- THE PROBLEM: In the material below, find the line with "none -> blue round brick F3 level 1" and the line with "pink round brick", then output both and every line between them exactly, omitting pictures.

- RECORDS FOR THE EXERCISE:

Content starts

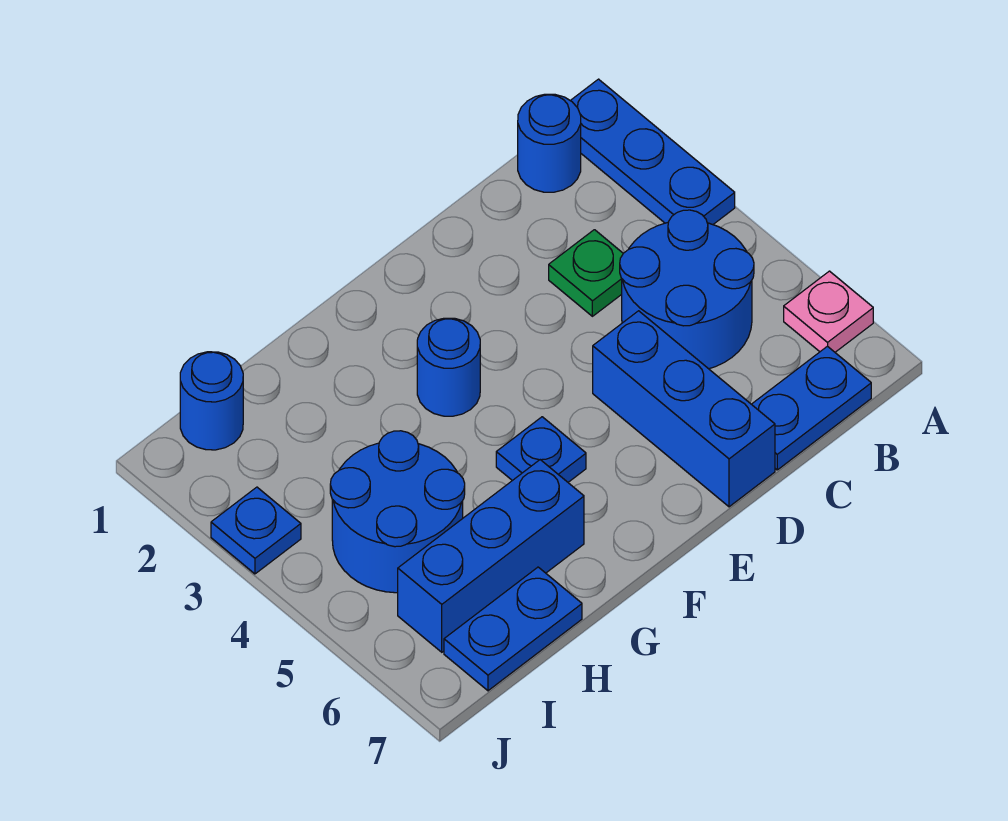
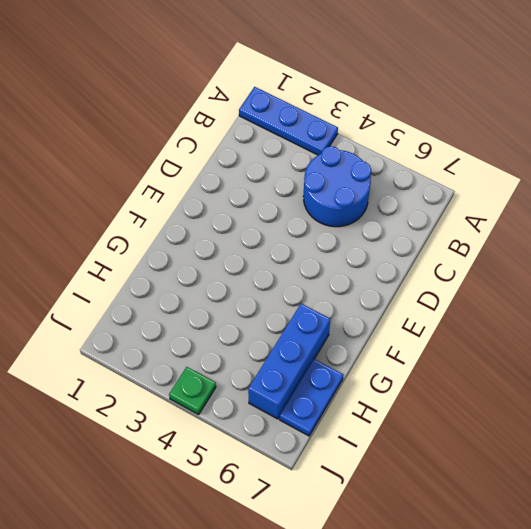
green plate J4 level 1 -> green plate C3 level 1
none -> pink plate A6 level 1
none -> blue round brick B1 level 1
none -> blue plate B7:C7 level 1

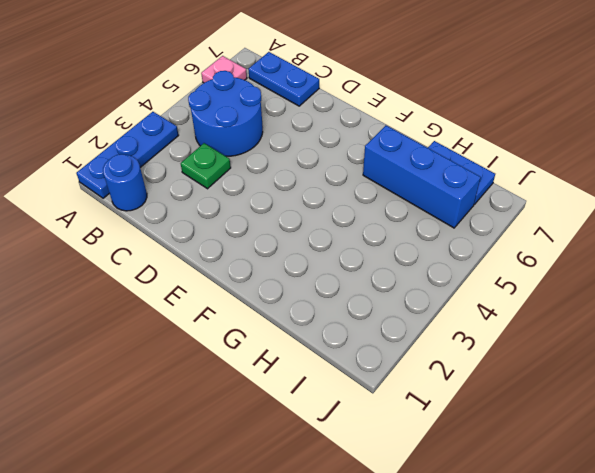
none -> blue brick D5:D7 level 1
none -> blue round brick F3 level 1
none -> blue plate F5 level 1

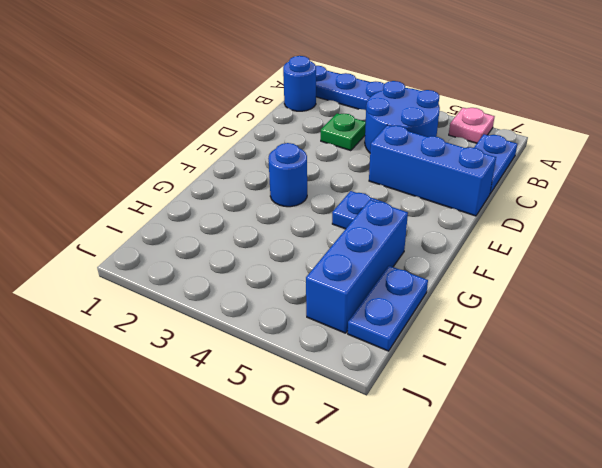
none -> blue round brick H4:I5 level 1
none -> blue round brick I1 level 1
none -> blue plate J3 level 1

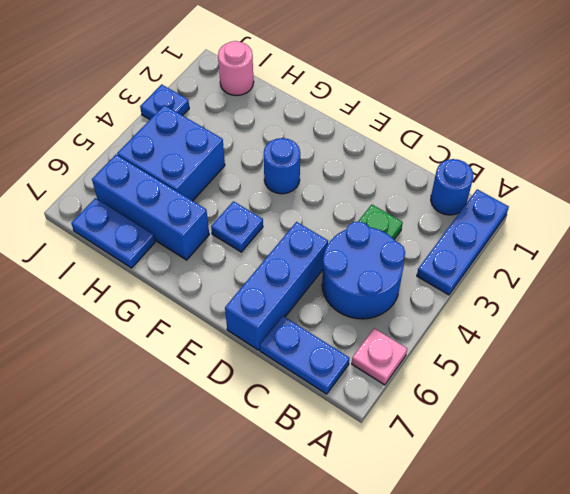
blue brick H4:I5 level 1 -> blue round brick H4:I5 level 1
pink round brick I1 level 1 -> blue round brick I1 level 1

Content ends
Content starts

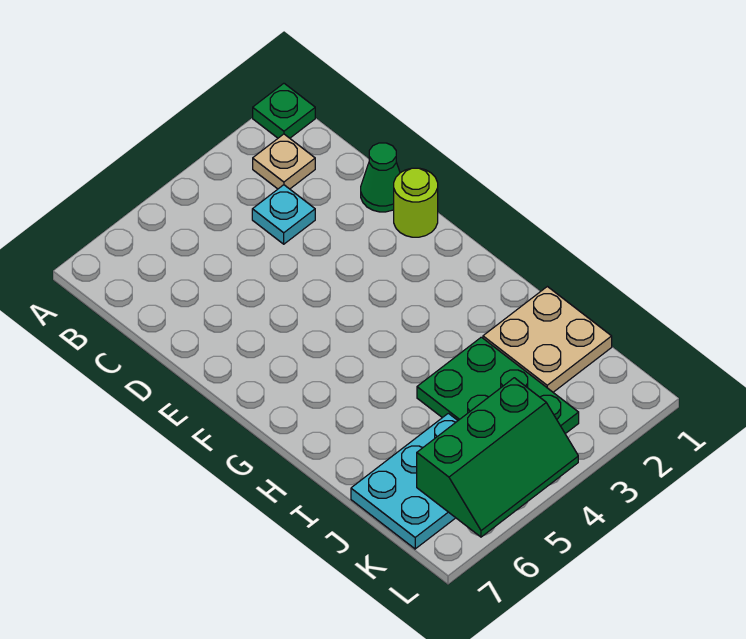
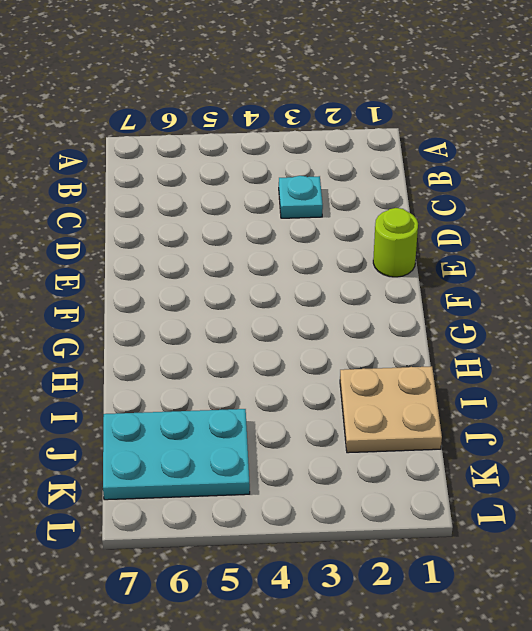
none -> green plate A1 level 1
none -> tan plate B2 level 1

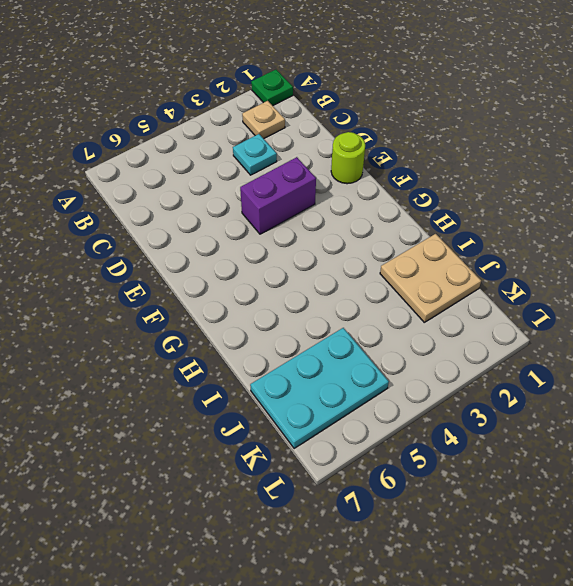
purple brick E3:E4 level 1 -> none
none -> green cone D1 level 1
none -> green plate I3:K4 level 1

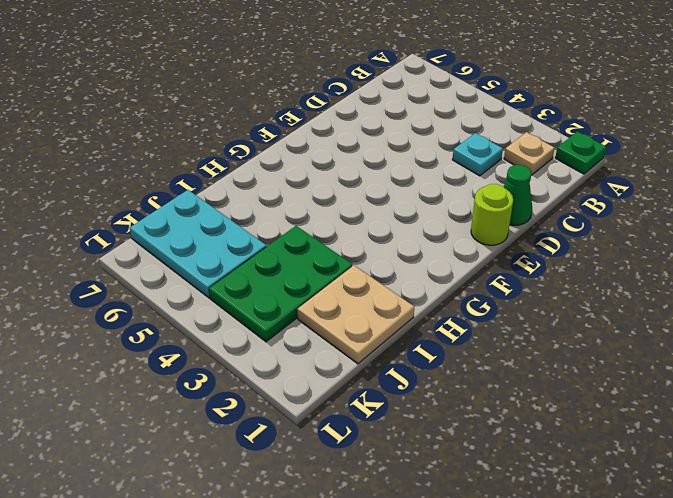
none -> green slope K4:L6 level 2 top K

Content ends

- TASK RESPONSE:
none -> blue round brick F3 level 1
none -> blue plate F5 level 1

none -> blue round brick H4:I5 level 1
none -> blue round brick I1 level 1
none -> blue plate J3 level 1

blue brick H4:I5 level 1 -> blue round brick H4:I5 level 1
pink round brick I1 level 1 -> blue round brick I1 level 1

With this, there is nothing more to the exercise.